#### DATA SECTION

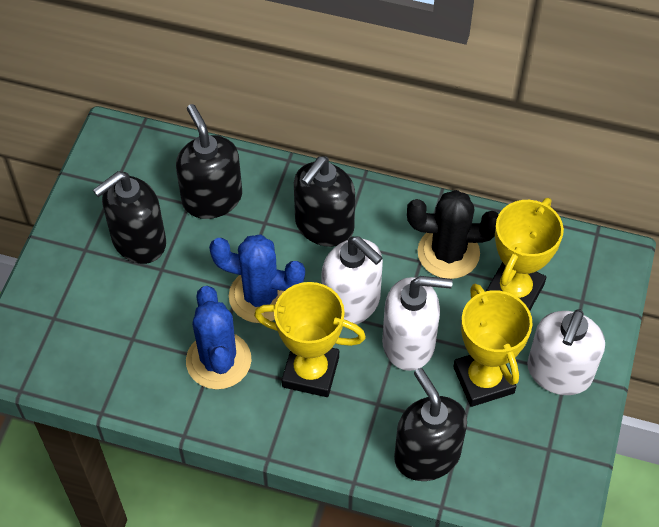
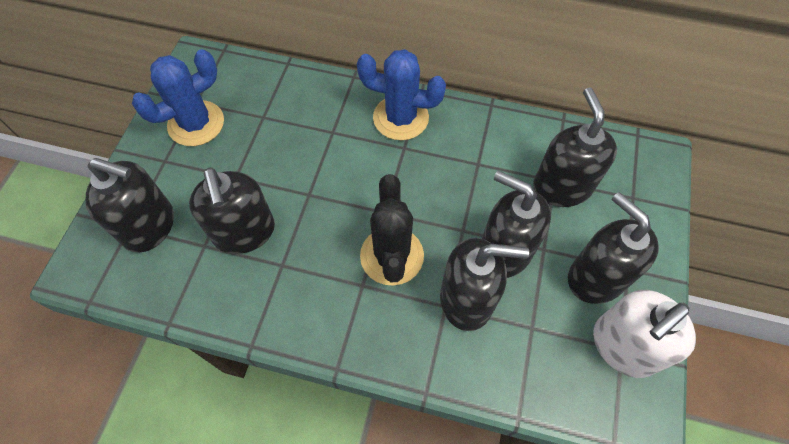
black soap dispenser: 4 -> 6
white soap dispenser: 3 -> 1
yellow trophy: 3 -> 0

########

WHAT IS EXPECTED: Return all of the material precisely as written. No picture belongs in it.

TASK OUTPUT:
black soap dispenser: 4 -> 6
white soap dispenser: 3 -> 1
yellow trophy: 3 -> 0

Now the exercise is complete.